PROBLEM:
Output all of the records exactly, word for word.

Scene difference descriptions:
━━━━━━━━

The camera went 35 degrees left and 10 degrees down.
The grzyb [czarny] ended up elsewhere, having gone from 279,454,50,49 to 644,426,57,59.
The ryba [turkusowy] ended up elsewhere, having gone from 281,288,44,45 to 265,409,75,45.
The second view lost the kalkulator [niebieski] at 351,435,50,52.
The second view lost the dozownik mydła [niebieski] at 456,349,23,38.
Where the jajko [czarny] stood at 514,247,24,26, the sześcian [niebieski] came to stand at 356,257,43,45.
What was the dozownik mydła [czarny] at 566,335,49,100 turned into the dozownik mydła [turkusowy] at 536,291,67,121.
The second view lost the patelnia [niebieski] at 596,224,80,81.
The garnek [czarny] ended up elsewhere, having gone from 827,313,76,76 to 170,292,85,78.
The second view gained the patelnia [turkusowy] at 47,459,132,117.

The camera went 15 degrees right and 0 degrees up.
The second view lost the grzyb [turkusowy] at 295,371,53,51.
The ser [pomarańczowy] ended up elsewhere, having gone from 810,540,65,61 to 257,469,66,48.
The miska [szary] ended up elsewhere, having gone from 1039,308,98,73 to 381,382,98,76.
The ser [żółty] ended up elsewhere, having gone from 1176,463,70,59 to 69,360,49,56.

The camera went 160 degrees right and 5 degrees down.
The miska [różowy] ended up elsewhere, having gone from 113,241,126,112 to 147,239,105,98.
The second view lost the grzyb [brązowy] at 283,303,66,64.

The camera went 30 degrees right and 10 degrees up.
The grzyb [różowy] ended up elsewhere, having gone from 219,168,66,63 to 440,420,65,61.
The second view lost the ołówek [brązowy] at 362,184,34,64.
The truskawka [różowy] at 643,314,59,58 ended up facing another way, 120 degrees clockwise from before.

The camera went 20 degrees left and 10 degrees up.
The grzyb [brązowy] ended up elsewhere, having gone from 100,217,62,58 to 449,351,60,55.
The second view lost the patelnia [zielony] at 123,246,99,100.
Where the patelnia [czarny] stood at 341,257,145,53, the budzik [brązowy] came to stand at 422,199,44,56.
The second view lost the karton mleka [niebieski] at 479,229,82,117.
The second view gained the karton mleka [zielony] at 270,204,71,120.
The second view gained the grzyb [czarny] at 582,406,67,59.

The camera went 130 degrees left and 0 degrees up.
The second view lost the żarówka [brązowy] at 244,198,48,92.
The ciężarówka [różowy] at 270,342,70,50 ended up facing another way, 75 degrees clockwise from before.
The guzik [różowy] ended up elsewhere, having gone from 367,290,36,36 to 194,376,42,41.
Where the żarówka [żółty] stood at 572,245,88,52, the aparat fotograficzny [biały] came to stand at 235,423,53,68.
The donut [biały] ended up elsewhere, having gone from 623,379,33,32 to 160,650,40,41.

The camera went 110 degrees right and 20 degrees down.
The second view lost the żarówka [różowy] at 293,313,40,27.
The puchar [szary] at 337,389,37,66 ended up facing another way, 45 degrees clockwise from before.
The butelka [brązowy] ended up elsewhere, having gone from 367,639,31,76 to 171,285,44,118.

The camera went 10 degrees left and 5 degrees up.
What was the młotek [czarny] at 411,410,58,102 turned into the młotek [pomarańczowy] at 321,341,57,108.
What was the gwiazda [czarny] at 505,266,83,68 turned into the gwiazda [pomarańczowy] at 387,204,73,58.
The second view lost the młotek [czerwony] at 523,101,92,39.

━━━━━━━━

EXPECTED OUTPUT:
The camera went 35 degrees left and 10 degrees down.
The grzyb [czarny] ended up elsewhere, having gone from 279,454,50,49 to 644,426,57,59.
The ryba [turkusowy] ended up elsewhere, having gone from 281,288,44,45 to 265,409,75,45.
The second view lost the kalkulator [niebieski] at 351,435,50,52.
The second view lost the dozownik mydła [niebieski] at 456,349,23,38.
Where the jajko [czarny] stood at 514,247,24,26, the sześcian [niebieski] came to stand at 356,257,43,45.
What was the dozownik mydła [czarny] at 566,335,49,100 turned into the dozownik mydła [turkusowy] at 536,291,67,121.
The second view lost the patelnia [niebieski] at 596,224,80,81.
The garnek [czarny] ended up elsewhere, having gone from 827,313,76,76 to 170,292,85,78.
The second view gained the patelnia [turkusowy] at 47,459,132,117.

The camera went 15 degrees right and 0 degrees up.
The second view lost the grzyb [turkusowy] at 295,371,53,51.
The ser [pomarańczowy] ended up elsewhere, having gone from 810,540,65,61 to 257,469,66,48.
The miska [szary] ended up elsewhere, having gone from 1039,308,98,73 to 381,382,98,76.
The ser [żółty] ended up elsewhere, having gone from 1176,463,70,59 to 69,360,49,56.

The camera went 160 degrees right and 5 degrees down.
The miska [różowy] ended up elsewhere, having gone from 113,241,126,112 to 147,239,105,98.
The second view lost the grzyb [brązowy] at 283,303,66,64.

The camera went 30 degrees right and 10 degrees up.
The grzyb [różowy] ended up elsewhere, having gone from 219,168,66,63 to 440,420,65,61.
The second view lost the ołówek [brązowy] at 362,184,34,64.
The truskawka [różowy] at 643,314,59,58 ended up facing another way, 120 degrees clockwise from before.

The camera went 20 degrees left and 10 degrees up.
The grzyb [brązowy] ended up elsewhere, having gone from 100,217,62,58 to 449,351,60,55.
The second view lost the patelnia [zielony] at 123,246,99,100.
Where the patelnia [czarny] stood at 341,257,145,53, the budzik [brązowy] came to stand at 422,199,44,56.
The second view lost the karton mleka [niebieski] at 479,229,82,117.
The second view gained the karton mleka [zielony] at 270,204,71,120.
The second view gained the grzyb [czarny] at 582,406,67,59.

The camera went 130 degrees left and 0 degrees up.
The second view lost the żarówka [brązowy] at 244,198,48,92.
The ciężarówka [różowy] at 270,342,70,50 ended up facing another way, 75 degrees clockwise from before.
The guzik [różowy] ended up elsewhere, having gone from 367,290,36,36 to 194,376,42,41.
Where the żarówka [żółty] stood at 572,245,88,52, the aparat fotograficzny [biały] came to stand at 235,423,53,68.
The donut [biały] ended up elsewhere, having gone from 623,379,33,32 to 160,650,40,41.

The camera went 110 degrees right and 20 degrees down.
The second view lost the żarówka [różowy] at 293,313,40,27.
The puchar [szary] at 337,389,37,66 ended up facing another way, 45 degrees clockwise from before.
The butelka [brązowy] ended up elsewhere, having gone from 367,639,31,76 to 171,285,44,118.

The camera went 10 degrees left and 5 degrees up.
What was the młotek [czarny] at 411,410,58,102 turned into the młotek [pomarańczowy] at 321,341,57,108.
What was the gwiazda [czarny] at 505,266,83,68 turned into the gwiazda [pomarańczowy] at 387,204,73,58.
The second view lost the młotek [czerwony] at 523,101,92,39.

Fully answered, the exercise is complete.